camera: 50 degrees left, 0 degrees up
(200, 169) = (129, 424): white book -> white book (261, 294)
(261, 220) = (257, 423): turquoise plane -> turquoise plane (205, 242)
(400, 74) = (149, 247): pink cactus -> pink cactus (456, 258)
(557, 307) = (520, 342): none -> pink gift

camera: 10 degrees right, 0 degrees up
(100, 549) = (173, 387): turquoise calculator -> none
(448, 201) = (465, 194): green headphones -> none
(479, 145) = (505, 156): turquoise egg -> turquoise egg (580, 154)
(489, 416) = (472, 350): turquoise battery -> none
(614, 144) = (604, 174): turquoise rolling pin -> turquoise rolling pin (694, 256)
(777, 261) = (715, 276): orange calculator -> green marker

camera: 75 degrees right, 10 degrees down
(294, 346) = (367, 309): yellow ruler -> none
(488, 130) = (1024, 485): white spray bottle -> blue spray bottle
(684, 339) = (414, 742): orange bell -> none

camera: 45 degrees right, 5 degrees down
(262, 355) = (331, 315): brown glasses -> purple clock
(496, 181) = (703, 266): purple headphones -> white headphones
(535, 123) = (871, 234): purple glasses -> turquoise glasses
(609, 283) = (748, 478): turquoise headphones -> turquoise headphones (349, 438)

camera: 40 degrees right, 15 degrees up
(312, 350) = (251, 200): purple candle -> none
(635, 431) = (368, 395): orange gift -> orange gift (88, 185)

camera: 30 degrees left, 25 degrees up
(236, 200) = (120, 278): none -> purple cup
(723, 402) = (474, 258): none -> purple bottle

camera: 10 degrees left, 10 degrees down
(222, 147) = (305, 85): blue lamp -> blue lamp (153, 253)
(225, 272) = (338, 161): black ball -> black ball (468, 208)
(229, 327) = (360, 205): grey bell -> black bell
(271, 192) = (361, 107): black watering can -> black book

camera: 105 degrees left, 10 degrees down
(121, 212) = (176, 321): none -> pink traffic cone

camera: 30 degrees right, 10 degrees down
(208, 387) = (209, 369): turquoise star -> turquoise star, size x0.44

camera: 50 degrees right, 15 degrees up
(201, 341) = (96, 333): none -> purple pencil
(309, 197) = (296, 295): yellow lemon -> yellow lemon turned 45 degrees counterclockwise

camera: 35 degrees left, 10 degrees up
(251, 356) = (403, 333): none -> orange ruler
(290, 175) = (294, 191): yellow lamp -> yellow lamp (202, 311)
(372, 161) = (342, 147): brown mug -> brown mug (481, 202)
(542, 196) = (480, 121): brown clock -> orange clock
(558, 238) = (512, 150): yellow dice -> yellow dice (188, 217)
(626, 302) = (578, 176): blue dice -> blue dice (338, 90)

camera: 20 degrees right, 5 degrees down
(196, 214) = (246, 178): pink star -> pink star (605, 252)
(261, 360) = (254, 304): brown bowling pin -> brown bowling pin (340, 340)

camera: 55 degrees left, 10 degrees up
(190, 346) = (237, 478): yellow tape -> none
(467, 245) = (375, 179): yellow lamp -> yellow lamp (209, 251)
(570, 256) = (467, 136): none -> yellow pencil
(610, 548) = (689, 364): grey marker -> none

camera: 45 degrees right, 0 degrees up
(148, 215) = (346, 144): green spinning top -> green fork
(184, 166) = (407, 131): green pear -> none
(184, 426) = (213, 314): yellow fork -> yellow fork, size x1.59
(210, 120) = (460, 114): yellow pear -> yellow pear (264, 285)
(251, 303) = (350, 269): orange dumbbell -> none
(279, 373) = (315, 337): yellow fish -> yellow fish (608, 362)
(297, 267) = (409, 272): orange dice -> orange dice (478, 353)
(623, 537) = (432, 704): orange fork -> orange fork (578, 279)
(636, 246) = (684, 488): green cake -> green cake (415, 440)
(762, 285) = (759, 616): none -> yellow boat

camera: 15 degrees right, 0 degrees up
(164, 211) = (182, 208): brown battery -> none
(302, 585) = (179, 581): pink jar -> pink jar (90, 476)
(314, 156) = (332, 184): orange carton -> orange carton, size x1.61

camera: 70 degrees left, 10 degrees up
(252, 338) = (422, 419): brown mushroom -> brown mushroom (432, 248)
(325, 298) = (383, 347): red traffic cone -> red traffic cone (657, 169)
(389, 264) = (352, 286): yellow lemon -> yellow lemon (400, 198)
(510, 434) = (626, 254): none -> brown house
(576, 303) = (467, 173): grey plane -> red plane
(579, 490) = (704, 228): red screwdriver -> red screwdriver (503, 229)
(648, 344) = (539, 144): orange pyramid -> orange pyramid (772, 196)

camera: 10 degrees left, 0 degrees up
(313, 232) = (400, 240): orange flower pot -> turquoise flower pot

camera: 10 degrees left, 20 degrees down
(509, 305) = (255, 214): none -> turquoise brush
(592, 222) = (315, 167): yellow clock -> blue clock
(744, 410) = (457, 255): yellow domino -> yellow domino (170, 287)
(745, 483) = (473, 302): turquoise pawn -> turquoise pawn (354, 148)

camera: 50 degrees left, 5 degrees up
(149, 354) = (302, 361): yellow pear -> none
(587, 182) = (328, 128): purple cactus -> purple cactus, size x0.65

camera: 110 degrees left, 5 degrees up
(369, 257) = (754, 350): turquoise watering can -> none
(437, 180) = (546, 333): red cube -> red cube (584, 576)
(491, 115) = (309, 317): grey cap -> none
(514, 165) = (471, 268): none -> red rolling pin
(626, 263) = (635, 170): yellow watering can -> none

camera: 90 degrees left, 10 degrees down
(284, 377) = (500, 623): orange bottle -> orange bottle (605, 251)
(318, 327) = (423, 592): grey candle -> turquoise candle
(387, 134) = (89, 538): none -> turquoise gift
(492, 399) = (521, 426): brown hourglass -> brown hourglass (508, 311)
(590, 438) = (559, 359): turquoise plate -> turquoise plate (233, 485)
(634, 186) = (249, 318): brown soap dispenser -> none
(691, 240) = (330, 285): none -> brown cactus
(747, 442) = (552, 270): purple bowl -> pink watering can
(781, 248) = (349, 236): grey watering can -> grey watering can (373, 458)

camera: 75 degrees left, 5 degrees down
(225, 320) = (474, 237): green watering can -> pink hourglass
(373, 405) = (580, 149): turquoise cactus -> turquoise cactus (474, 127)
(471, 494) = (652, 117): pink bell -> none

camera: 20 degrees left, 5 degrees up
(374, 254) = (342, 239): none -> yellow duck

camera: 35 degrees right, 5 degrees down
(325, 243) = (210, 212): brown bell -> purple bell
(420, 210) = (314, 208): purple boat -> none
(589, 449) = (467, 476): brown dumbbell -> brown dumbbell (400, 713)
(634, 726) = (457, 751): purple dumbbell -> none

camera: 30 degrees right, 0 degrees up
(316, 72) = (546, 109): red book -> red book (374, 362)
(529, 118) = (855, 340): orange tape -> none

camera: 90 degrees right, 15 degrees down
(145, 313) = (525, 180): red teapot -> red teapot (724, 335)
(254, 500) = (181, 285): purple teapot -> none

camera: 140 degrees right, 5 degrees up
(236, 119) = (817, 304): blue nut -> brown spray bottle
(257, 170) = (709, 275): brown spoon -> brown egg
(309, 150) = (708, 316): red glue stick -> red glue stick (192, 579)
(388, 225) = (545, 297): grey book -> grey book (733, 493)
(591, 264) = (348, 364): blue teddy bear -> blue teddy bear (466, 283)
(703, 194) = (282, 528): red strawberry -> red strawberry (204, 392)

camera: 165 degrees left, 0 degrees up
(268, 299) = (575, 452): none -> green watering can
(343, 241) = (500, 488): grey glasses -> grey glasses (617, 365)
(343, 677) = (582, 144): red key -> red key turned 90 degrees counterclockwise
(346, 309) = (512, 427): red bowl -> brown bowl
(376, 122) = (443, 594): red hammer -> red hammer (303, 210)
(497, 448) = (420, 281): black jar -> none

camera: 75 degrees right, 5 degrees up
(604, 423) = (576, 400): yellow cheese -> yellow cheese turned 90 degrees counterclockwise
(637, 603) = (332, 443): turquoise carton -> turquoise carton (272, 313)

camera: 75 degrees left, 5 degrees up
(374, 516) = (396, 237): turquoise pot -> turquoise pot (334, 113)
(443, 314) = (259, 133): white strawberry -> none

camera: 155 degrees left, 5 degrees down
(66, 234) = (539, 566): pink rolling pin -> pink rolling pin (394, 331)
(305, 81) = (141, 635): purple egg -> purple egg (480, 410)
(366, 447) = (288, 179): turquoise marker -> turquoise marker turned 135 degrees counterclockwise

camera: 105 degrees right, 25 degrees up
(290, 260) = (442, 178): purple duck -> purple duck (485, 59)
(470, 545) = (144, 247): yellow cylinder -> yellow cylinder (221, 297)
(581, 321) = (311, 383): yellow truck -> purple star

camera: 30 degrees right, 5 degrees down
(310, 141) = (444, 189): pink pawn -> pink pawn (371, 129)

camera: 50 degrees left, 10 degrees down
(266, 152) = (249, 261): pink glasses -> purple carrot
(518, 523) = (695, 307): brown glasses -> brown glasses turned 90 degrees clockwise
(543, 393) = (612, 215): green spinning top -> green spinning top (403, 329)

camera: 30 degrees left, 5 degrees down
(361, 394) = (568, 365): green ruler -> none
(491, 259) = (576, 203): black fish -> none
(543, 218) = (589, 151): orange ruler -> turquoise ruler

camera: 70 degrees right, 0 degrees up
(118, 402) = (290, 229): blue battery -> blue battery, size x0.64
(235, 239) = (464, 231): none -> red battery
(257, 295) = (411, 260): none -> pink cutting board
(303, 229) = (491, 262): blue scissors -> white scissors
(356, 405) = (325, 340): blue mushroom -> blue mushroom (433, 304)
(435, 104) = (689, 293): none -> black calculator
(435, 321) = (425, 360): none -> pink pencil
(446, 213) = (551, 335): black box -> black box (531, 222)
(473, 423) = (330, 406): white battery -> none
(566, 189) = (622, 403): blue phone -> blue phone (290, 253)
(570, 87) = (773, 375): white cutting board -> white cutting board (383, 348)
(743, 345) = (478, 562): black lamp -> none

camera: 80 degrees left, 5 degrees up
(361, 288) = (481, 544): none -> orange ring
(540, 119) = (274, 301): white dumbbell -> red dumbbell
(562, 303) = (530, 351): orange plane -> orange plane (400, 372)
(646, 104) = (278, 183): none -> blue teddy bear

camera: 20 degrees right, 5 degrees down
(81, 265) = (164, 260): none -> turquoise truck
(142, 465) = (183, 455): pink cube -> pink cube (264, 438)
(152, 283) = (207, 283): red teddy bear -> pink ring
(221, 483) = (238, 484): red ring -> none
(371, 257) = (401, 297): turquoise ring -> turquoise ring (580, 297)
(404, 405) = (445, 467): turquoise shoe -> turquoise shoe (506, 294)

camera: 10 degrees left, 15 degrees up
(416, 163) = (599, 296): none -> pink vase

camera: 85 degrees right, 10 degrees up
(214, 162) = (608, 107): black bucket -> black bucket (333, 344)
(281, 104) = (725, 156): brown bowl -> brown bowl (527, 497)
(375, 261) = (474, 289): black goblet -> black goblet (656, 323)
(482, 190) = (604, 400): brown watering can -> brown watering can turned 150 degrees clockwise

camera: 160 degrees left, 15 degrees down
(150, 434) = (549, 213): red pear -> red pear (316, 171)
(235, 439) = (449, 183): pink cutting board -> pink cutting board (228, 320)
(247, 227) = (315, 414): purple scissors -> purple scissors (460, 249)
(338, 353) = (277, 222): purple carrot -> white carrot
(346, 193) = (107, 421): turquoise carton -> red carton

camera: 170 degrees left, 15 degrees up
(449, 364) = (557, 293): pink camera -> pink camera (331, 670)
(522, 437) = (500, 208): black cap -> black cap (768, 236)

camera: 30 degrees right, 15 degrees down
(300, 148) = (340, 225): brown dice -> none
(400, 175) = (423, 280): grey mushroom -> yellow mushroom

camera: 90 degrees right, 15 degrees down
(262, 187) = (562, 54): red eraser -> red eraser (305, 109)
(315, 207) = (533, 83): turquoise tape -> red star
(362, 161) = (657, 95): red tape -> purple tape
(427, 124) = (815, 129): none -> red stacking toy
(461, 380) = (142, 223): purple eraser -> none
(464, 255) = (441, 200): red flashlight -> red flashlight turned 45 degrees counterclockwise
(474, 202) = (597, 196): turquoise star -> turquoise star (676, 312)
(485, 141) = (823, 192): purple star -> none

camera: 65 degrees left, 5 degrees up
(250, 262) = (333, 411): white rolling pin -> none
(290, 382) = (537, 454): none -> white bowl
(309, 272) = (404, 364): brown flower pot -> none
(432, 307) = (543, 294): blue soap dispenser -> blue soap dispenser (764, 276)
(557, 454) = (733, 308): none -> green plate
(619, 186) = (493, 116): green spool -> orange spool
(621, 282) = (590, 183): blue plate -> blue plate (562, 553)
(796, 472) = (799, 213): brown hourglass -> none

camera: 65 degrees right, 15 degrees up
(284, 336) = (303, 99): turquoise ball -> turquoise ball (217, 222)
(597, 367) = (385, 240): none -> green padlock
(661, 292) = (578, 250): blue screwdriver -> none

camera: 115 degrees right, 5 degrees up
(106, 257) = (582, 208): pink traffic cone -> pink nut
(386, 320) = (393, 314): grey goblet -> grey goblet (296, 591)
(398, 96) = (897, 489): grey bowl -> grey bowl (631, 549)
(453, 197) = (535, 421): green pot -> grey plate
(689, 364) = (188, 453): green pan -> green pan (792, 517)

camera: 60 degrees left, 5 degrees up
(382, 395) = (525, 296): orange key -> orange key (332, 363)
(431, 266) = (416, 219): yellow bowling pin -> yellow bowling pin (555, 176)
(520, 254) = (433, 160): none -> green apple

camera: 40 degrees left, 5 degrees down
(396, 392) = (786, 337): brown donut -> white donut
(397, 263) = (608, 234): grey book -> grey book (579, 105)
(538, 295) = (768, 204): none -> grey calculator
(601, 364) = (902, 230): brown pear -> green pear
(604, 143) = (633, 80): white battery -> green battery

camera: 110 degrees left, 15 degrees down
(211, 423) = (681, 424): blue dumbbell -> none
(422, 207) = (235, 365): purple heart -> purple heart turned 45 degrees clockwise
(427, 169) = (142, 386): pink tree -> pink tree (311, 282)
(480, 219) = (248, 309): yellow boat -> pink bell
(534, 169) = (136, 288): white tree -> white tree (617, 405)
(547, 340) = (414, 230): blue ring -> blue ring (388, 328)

-- Work to be completed --
Your answer should be the exact lines above from the one with "(210, 120) = (460, 114): yellow" through the one with "(164, 211) = (182, 208): brown", both included, and nothing besides.

-- Response to this exercise --
(210, 120) = (460, 114): yellow pear -> yellow pear (264, 285)
(251, 303) = (350, 269): orange dumbbell -> none
(279, 373) = (315, 337): yellow fish -> yellow fish (608, 362)
(297, 267) = (409, 272): orange dice -> orange dice (478, 353)
(623, 537) = (432, 704): orange fork -> orange fork (578, 279)
(636, 246) = (684, 488): green cake -> green cake (415, 440)
(762, 285) = (759, 616): none -> yellow boat

camera: 15 degrees right, 0 degrees up
(164, 211) = (182, 208): brown battery -> none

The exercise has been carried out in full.